### EXERCISE BRIEF
Restate word for word the lines of the records below, starting at the line that contains "purple spray bottle: 5 -> 3" and ending at the line that contains "orange padlock: 6 -> 4", with both of those lines included and nothing else.

Items from a data source

++++++

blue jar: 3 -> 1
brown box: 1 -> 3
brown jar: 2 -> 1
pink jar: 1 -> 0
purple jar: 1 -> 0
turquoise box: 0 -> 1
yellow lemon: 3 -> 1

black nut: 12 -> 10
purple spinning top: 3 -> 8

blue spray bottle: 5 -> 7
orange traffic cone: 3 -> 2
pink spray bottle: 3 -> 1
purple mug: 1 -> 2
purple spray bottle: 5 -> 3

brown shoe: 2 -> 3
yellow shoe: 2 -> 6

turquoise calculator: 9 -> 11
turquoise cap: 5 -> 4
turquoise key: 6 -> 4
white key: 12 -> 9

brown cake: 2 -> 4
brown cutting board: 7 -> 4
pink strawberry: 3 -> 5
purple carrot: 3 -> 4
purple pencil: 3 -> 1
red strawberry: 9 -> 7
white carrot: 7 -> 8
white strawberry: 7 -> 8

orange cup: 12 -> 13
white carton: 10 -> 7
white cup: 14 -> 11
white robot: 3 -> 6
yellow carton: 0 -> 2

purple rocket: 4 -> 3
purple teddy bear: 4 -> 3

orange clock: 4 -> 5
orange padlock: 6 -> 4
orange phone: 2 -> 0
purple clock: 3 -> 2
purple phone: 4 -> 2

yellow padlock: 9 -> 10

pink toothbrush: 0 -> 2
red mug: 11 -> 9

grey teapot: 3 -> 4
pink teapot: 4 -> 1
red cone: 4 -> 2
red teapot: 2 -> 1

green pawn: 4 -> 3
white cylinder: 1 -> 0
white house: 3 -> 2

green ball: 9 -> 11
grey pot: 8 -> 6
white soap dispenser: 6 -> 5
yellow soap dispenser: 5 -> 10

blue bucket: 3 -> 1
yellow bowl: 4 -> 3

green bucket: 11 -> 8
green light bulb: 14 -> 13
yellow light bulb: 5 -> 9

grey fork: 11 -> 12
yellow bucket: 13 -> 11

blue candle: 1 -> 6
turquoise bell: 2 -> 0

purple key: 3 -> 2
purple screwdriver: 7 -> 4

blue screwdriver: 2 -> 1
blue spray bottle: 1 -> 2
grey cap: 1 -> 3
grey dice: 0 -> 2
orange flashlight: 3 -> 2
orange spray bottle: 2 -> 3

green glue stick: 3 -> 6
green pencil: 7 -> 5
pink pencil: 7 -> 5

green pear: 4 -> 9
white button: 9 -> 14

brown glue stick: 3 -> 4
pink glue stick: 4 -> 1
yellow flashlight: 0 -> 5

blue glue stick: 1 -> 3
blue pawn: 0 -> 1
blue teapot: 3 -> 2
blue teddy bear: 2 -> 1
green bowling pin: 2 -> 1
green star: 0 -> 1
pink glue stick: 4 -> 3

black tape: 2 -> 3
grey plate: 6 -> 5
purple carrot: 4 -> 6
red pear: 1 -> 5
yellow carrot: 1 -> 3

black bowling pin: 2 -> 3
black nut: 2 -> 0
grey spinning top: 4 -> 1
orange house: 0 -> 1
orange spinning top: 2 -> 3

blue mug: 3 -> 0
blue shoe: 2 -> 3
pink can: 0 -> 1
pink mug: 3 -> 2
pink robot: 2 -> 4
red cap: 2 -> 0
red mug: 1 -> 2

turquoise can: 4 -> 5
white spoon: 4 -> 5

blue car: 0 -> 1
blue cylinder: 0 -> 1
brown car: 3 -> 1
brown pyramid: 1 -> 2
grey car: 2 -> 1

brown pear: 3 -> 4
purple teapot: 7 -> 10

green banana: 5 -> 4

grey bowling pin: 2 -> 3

++++++

### TASK RESPONSE
purple spray bottle: 5 -> 3

brown shoe: 2 -> 3
yellow shoe: 2 -> 6

turquoise calculator: 9 -> 11
turquoise cap: 5 -> 4
turquoise key: 6 -> 4
white key: 12 -> 9

brown cake: 2 -> 4
brown cutting board: 7 -> 4
pink strawberry: 3 -> 5
purple carrot: 3 -> 4
purple pencil: 3 -> 1
red strawberry: 9 -> 7
white carrot: 7 -> 8
white strawberry: 7 -> 8

orange cup: 12 -> 13
white carton: 10 -> 7
white cup: 14 -> 11
white robot: 3 -> 6
yellow carton: 0 -> 2

purple rocket: 4 -> 3
purple teddy bear: 4 -> 3

orange clock: 4 -> 5
orange padlock: 6 -> 4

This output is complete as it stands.